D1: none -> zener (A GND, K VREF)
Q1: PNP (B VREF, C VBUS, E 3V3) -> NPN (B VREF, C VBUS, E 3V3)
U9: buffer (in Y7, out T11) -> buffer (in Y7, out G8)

* * *

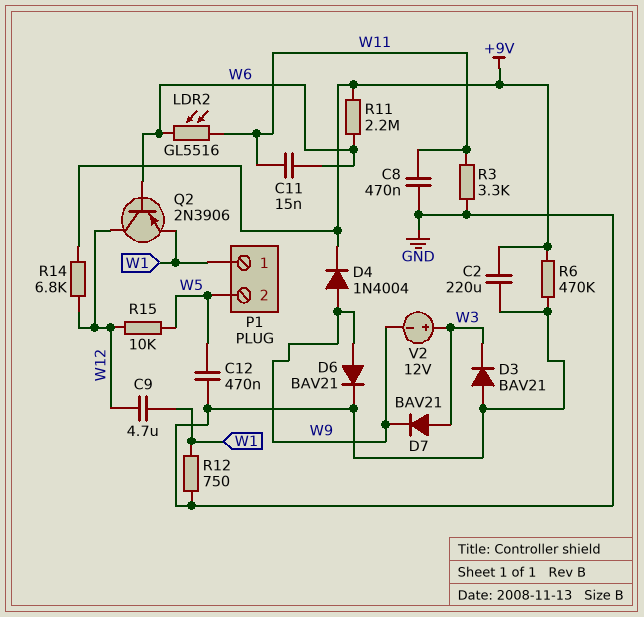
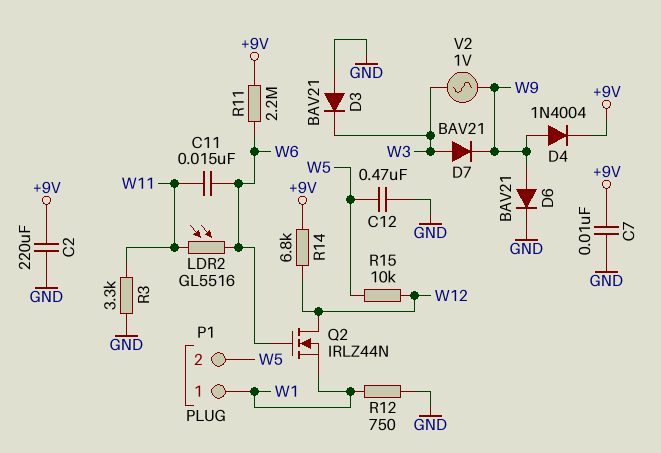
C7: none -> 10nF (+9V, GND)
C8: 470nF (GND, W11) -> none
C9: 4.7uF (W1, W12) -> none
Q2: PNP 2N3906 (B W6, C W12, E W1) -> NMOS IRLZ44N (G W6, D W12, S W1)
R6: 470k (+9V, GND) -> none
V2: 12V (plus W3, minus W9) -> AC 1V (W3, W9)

EXERCISE GOAL
Using the records above, set down exactly the lines from the one with "D1: none -> zener (A GND, K VREF)" through the one with "U9: buffer (in", inclusive, and nothing more.

ANSWER BOX
D1: none -> zener (A GND, K VREF)
Q1: PNP (B VREF, C VBUS, E 3V3) -> NPN (B VREF, C VBUS, E 3V3)
U9: buffer (in Y7, out T11) -> buffer (in Y7, out G8)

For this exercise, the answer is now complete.